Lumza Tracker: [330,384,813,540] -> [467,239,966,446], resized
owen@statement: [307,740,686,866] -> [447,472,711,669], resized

--

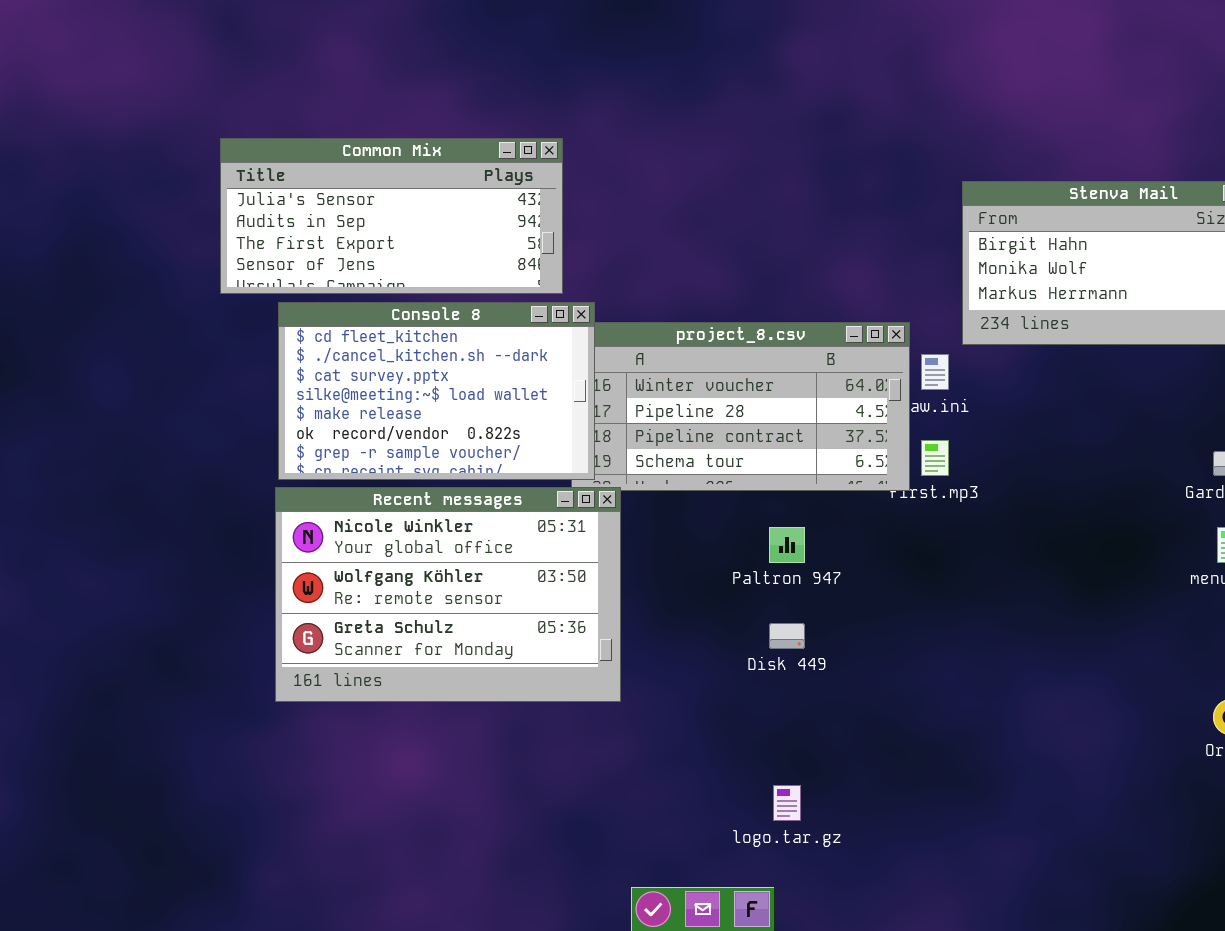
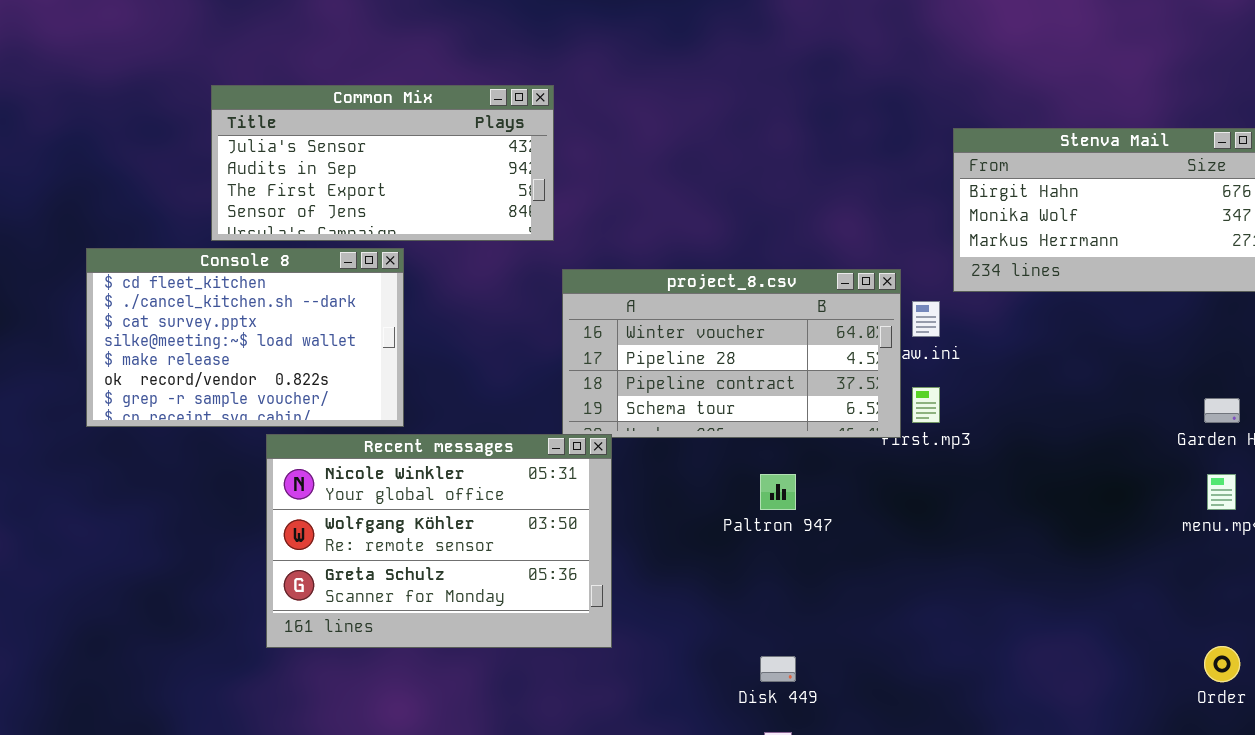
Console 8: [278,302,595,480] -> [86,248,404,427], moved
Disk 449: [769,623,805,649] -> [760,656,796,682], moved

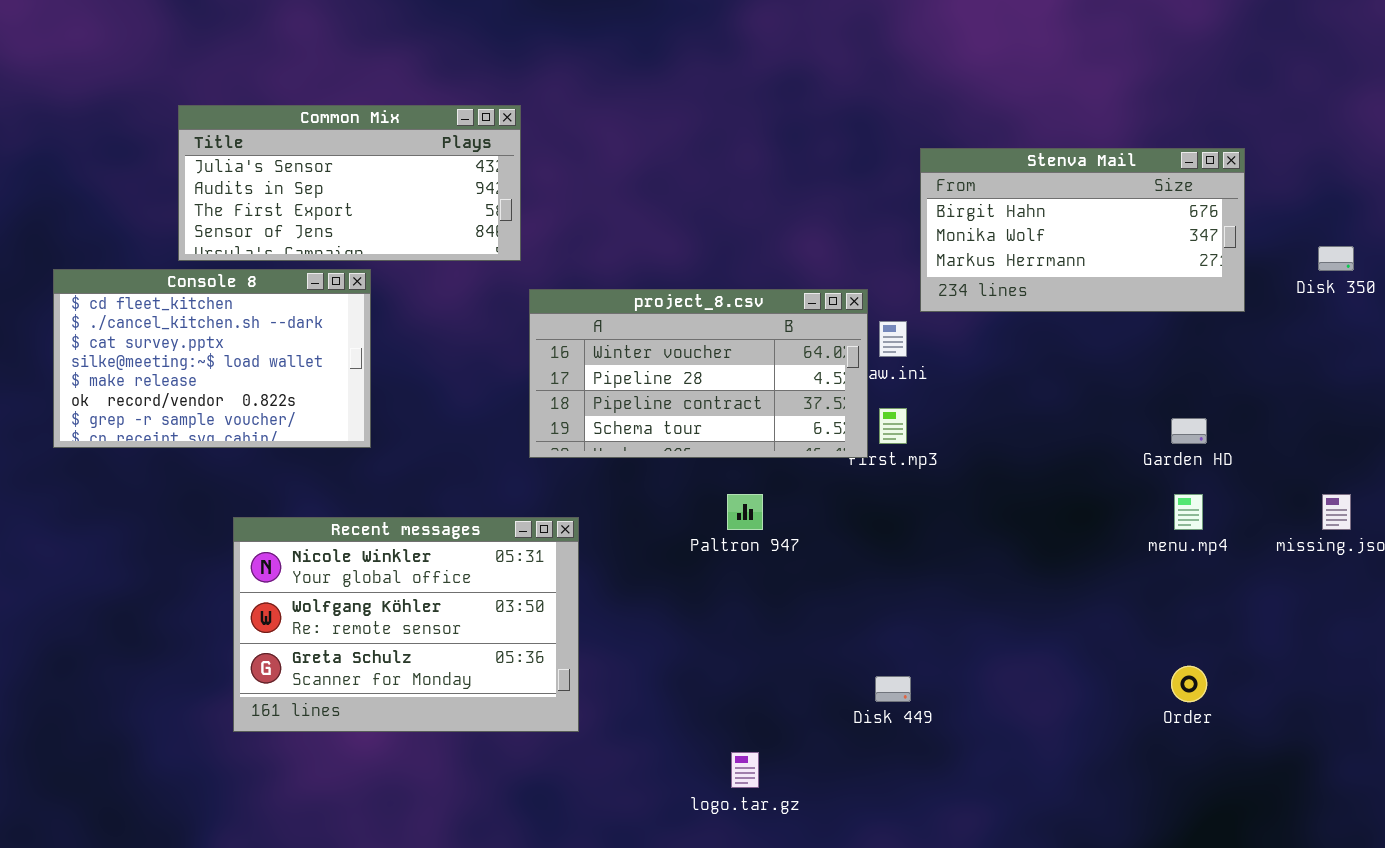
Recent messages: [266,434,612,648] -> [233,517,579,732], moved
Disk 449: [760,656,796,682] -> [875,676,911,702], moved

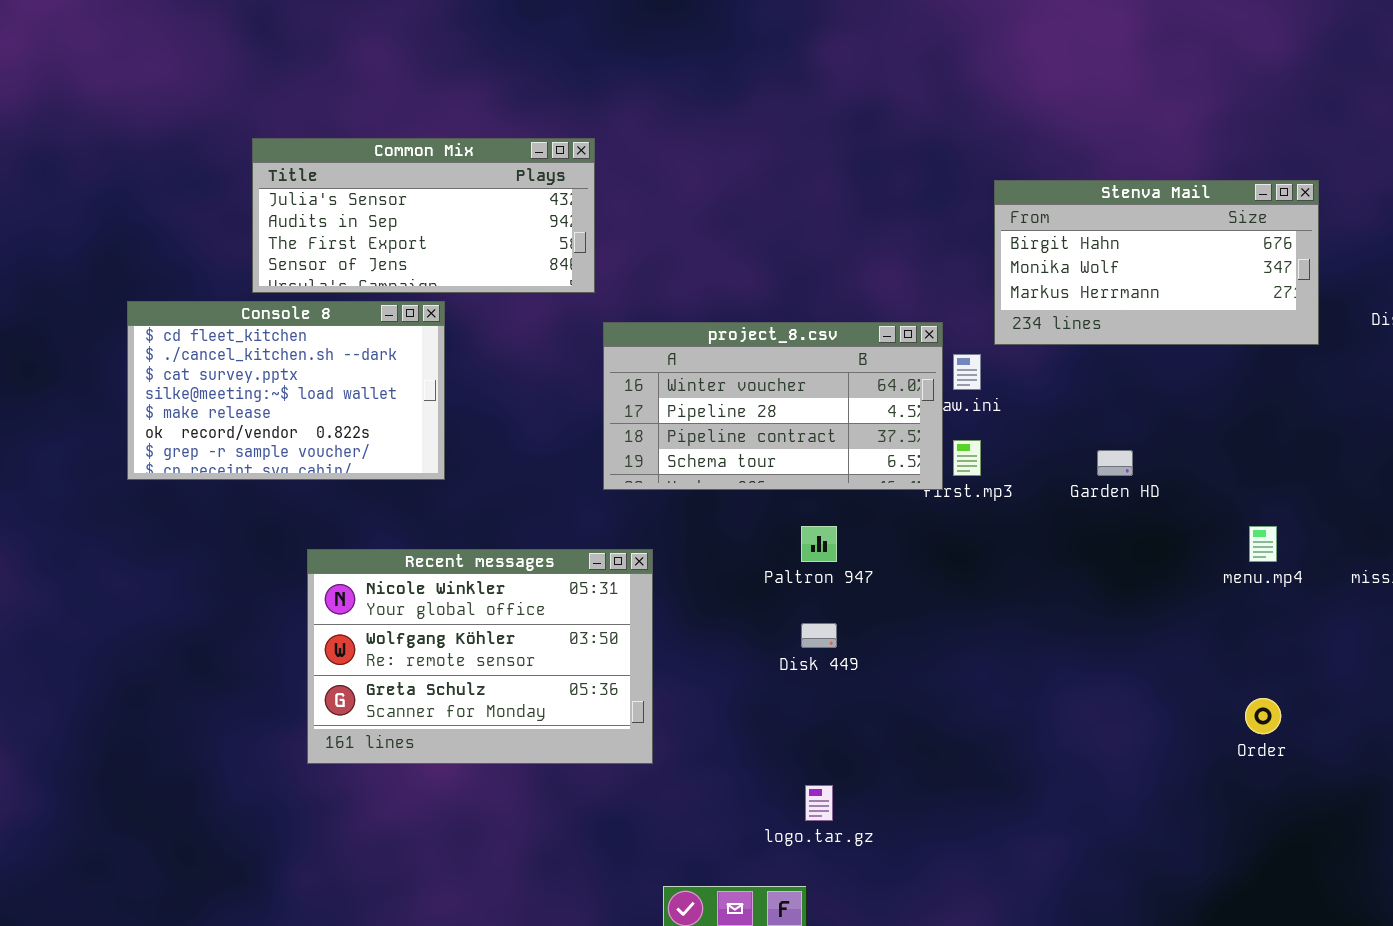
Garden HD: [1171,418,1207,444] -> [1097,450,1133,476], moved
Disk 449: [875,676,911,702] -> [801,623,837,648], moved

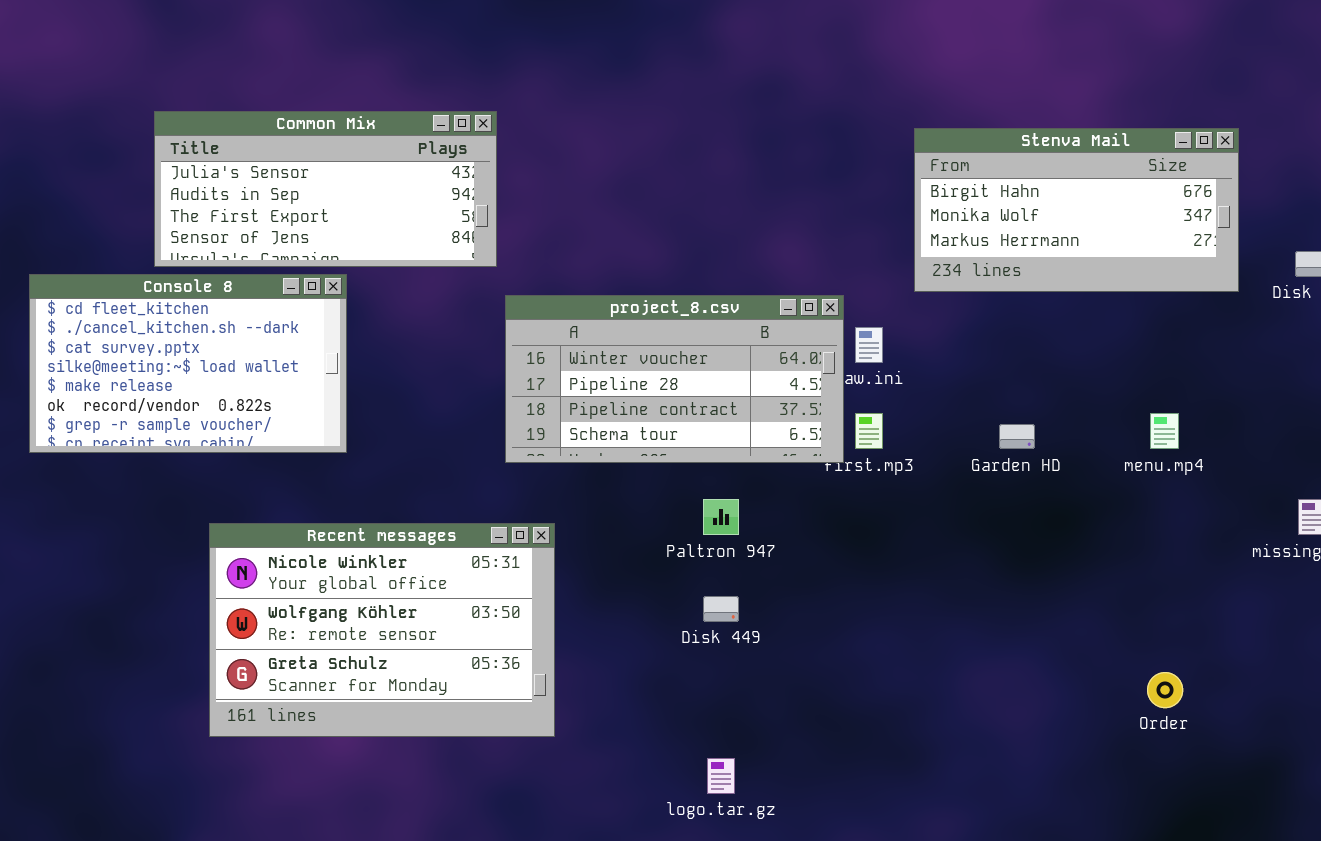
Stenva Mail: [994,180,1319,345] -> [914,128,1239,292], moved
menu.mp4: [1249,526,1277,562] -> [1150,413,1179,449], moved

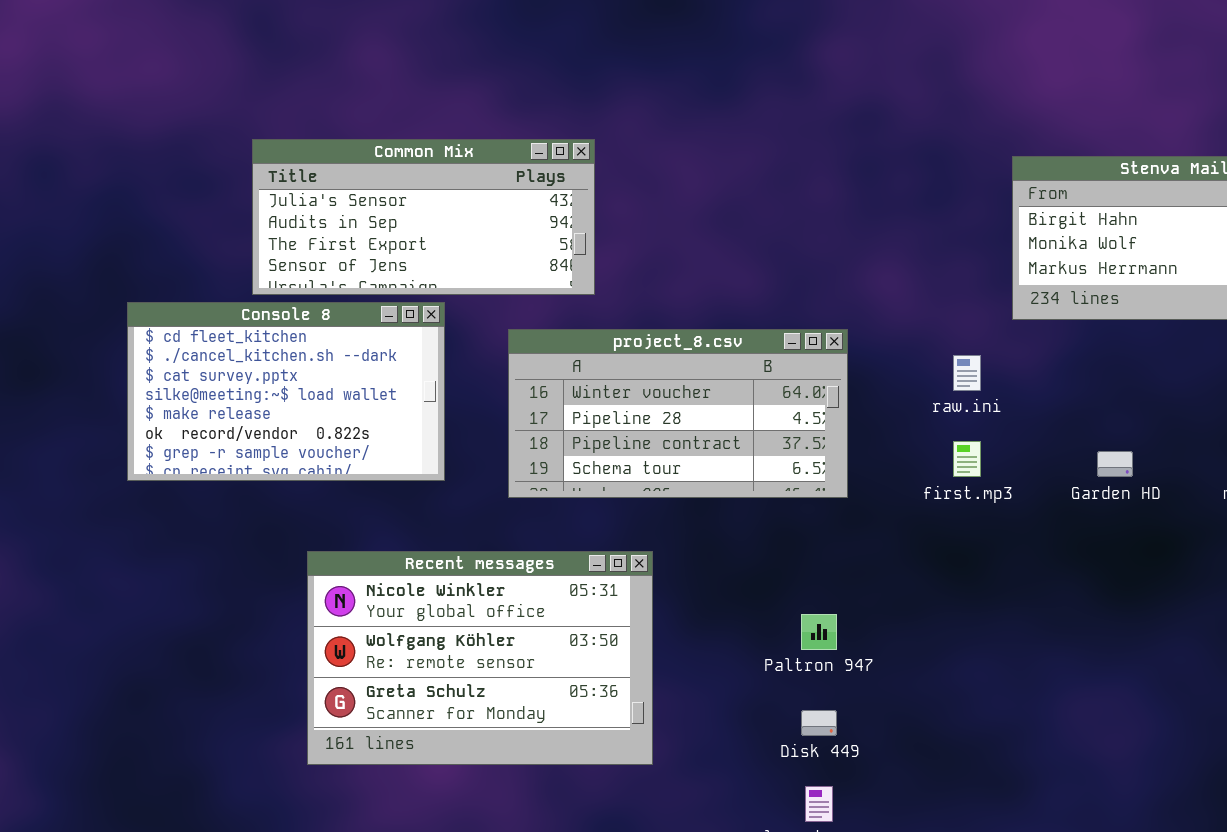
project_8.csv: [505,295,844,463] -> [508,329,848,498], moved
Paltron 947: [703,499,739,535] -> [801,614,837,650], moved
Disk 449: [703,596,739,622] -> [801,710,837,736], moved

...

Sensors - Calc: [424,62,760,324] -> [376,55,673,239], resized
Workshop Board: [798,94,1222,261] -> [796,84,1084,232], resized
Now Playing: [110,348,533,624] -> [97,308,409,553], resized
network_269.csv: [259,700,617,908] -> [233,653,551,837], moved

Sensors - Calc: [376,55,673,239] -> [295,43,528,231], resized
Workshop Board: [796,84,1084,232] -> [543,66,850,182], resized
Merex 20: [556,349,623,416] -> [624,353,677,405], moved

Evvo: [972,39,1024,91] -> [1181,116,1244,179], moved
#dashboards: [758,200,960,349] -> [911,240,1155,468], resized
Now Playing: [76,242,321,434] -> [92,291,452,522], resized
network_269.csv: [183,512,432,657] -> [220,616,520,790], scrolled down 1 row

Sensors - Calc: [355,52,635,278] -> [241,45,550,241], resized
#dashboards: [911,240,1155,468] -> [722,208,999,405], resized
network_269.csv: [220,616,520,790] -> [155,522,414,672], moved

▸ Activity
Word for word, restate the lines above from the one with "Console 8: [278,302,595,480]" through the one with "Disk 449: [703,596,739,622]", keeping both ends and dropping the pictures.

▸ Answer space
Console 8: [278,302,595,480] -> [86,248,404,427], moved
Disk 449: [769,623,805,649] -> [760,656,796,682], moved

Recent messages: [266,434,612,648] -> [233,517,579,732], moved
Disk 449: [760,656,796,682] -> [875,676,911,702], moved

Garden HD: [1171,418,1207,444] -> [1097,450,1133,476], moved
Disk 449: [875,676,911,702] -> [801,623,837,648], moved

Stenva Mail: [994,180,1319,345] -> [914,128,1239,292], moved
menu.mp4: [1249,526,1277,562] -> [1150,413,1179,449], moved

project_8.csv: [505,295,844,463] -> [508,329,848,498], moved
Paltron 947: [703,499,739,535] -> [801,614,837,650], moved
Disk 449: [703,596,739,622] -> [801,710,837,736], moved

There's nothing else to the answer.